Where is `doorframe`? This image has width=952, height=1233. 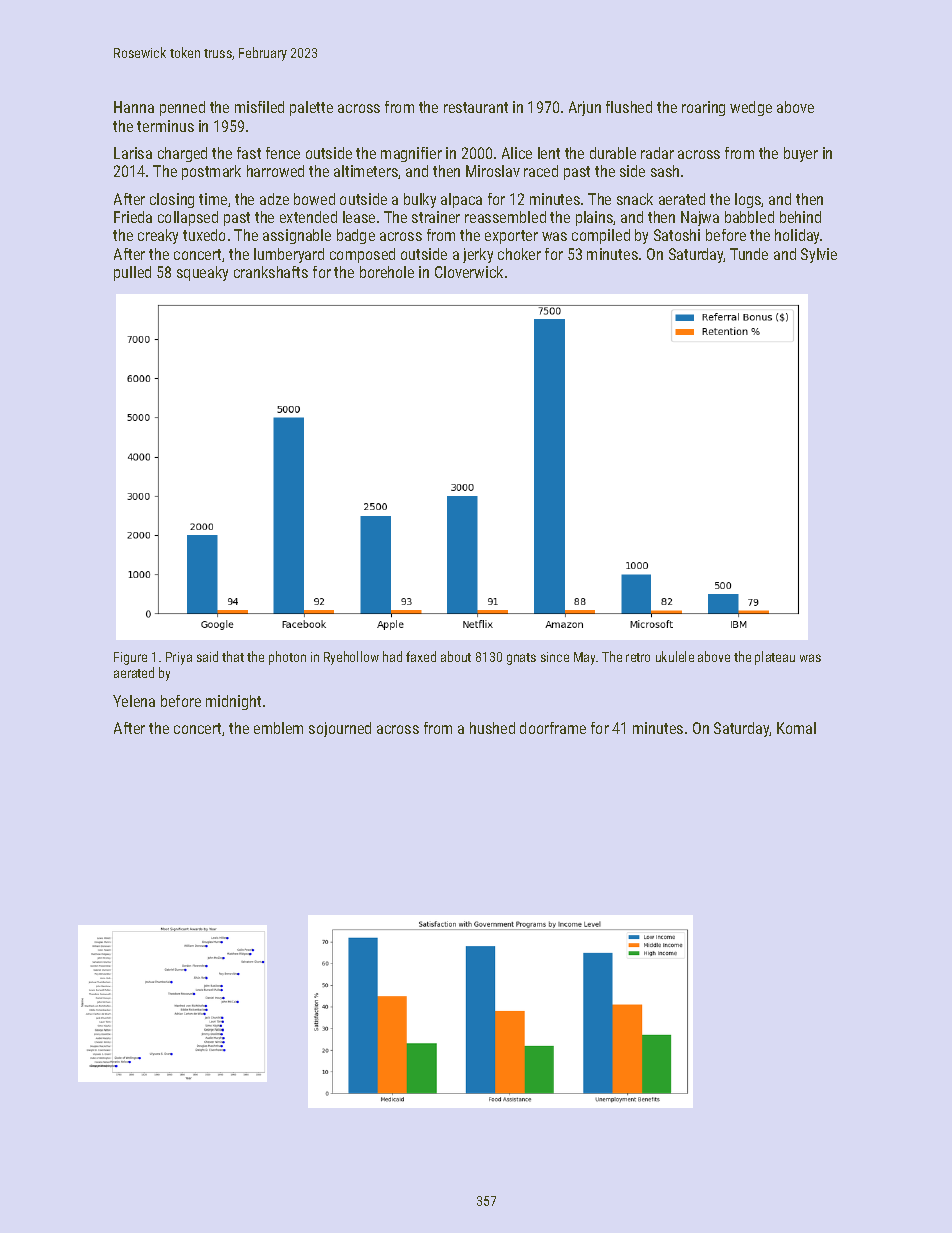
doorframe is located at coordinates (553, 728).
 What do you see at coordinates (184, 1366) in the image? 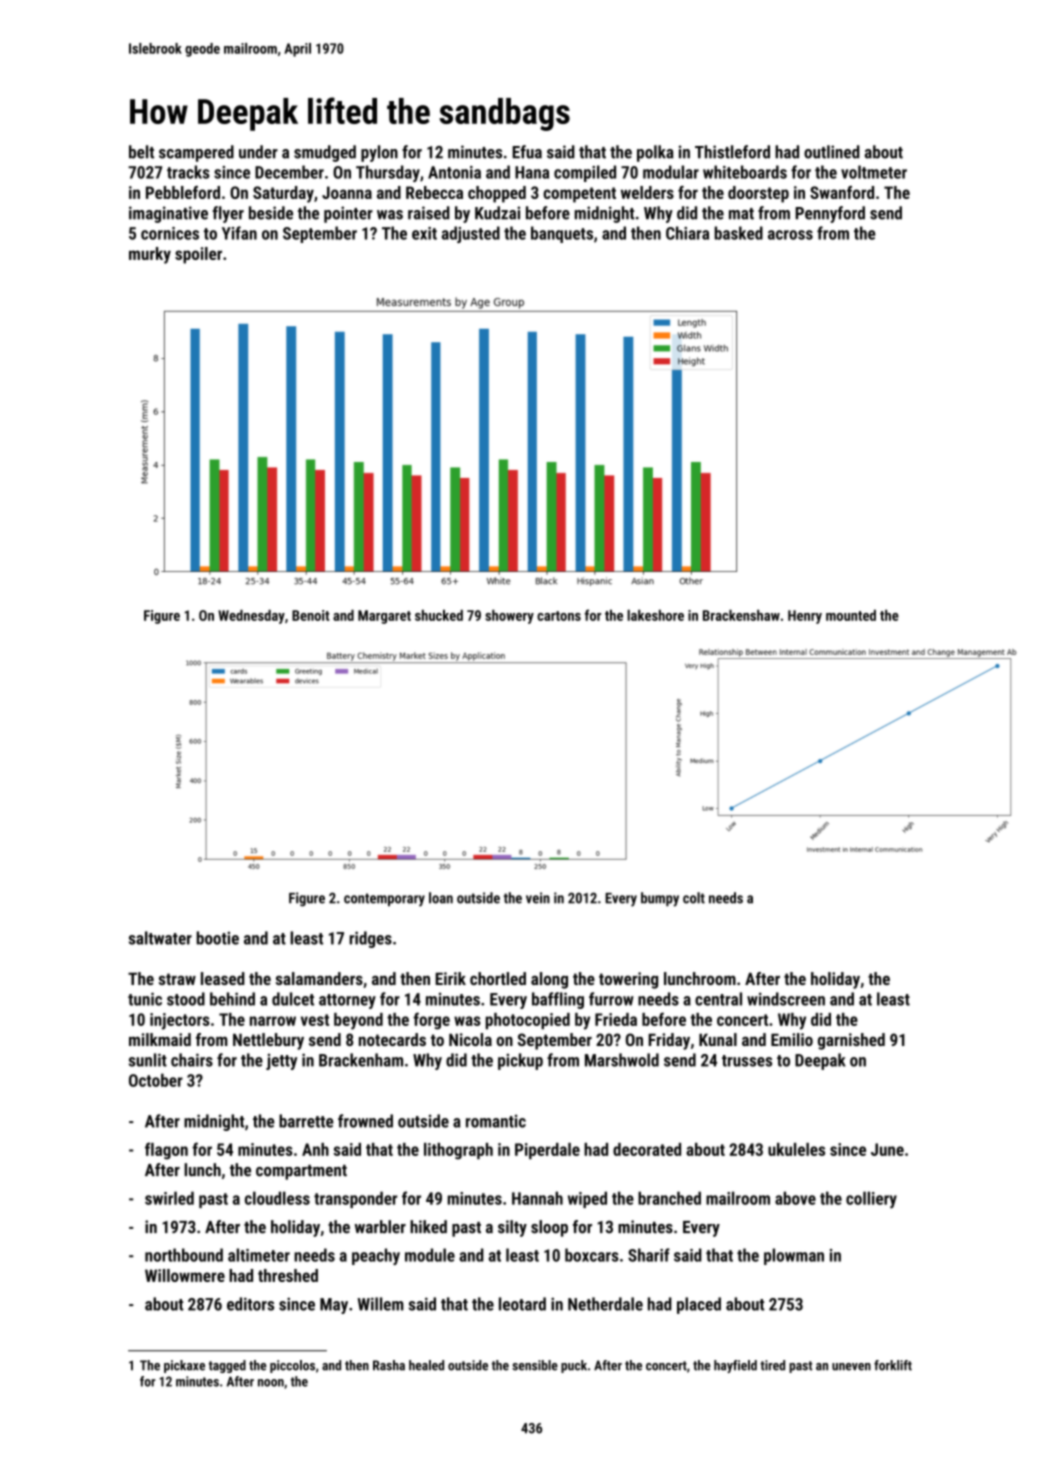
I see `pickaxe` at bounding box center [184, 1366].
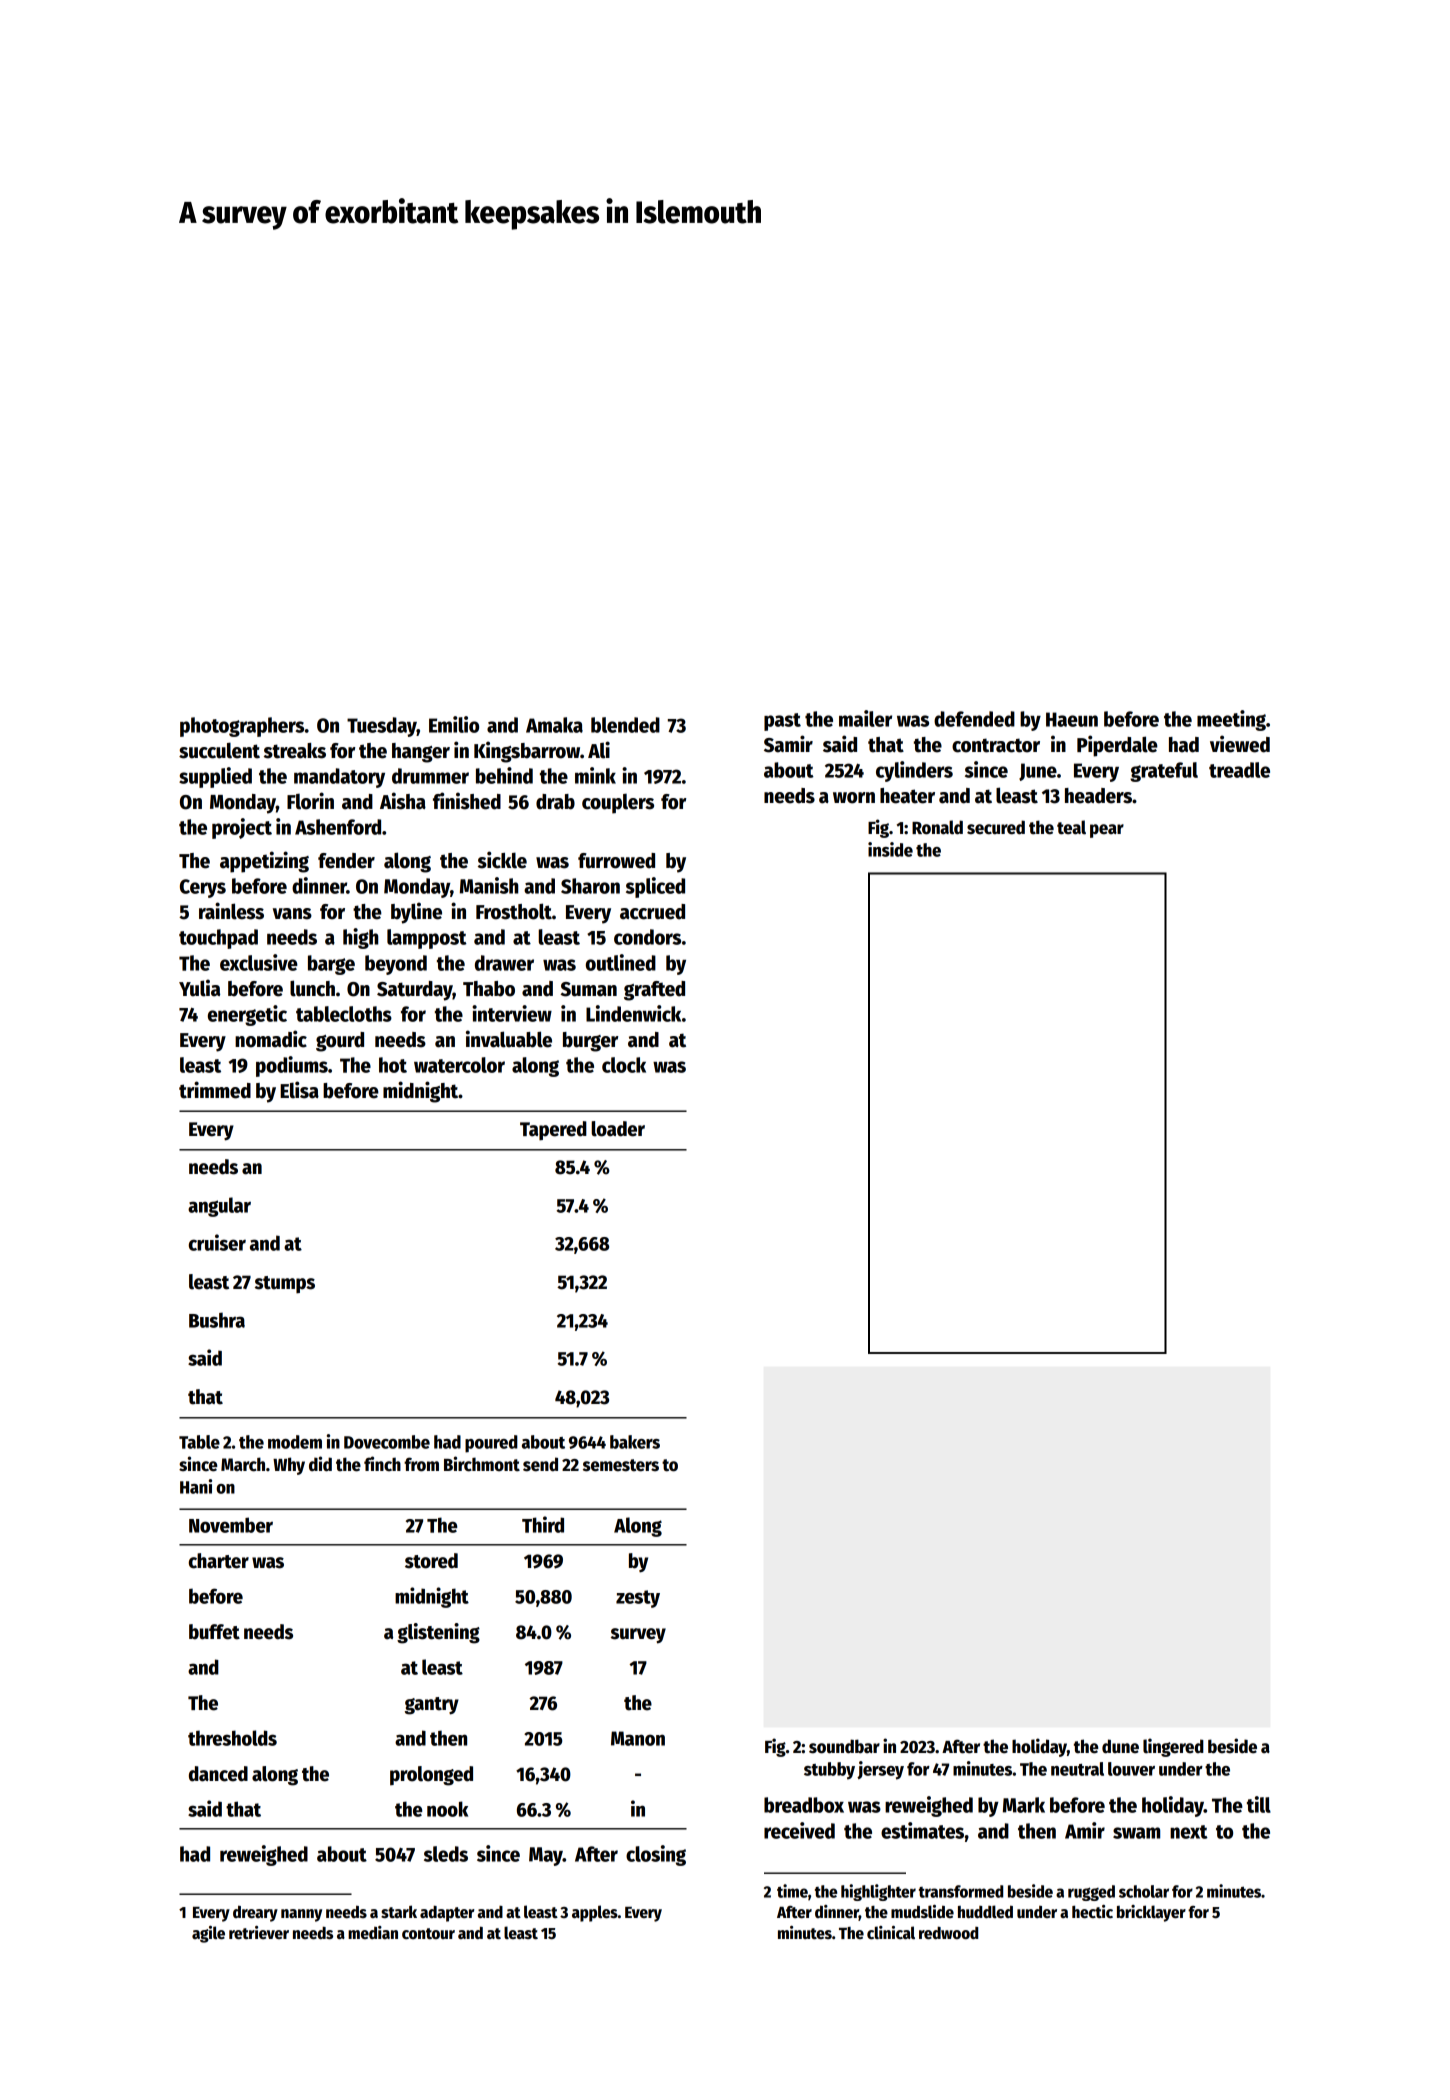 The image size is (1450, 2100). Describe the element at coordinates (215, 1090) in the page. I see `trimmed` at that location.
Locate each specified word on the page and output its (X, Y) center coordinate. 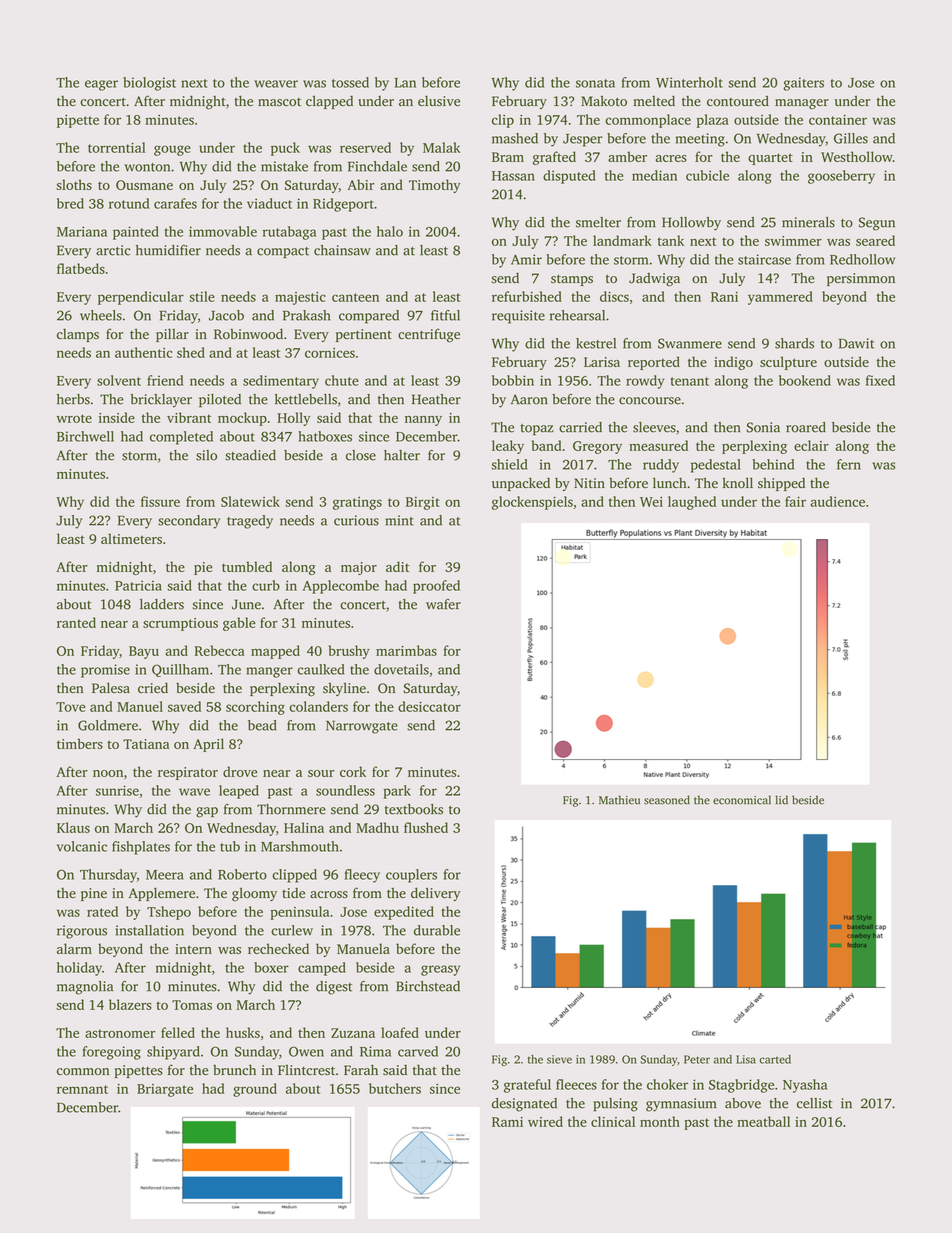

──────────

**Your goal:** Convert the material above into a JSON list of strings, one string per line, omitting blank lines and leaving out the pictures.

**Complete answer:**
[
  "Where is `doorframe`? This image has width=952, height=1233. ",
  "doorframe is located at coordinates (553, 728).",
  " What do you see at coordinates (184, 1366) in the image? ",
  "I see `pickaxe` at bounding box center [184, 1366].",
  " The image size is (1450, 2100). Describe the element at coordinates (215, 1090) in the page. I see `trimmed` at that location.",
  "Locate each specified word on the page and output its (X, Y) center coordinate. "
]